DATA FOR THIS EXERCISE START

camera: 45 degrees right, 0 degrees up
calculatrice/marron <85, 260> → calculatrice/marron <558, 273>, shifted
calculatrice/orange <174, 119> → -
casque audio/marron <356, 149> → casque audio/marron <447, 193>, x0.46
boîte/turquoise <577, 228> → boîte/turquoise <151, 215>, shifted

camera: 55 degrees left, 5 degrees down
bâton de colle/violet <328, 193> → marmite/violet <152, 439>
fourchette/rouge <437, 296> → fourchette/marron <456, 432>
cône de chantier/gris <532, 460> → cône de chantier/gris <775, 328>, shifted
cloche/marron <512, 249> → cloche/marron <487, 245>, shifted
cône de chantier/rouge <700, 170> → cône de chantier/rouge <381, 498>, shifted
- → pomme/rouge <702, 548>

DATA FOR THIS EXERCISE END

• **WHAT TO DO**
Which of the lines above carry the string "calculatrice"? Pick them out and copy them.

• **EXERCISE RESPONSE**
calculatrice/marron <85, 260> → calculatrice/marron <558, 273>, shifted
calculatrice/orange <174, 119> → -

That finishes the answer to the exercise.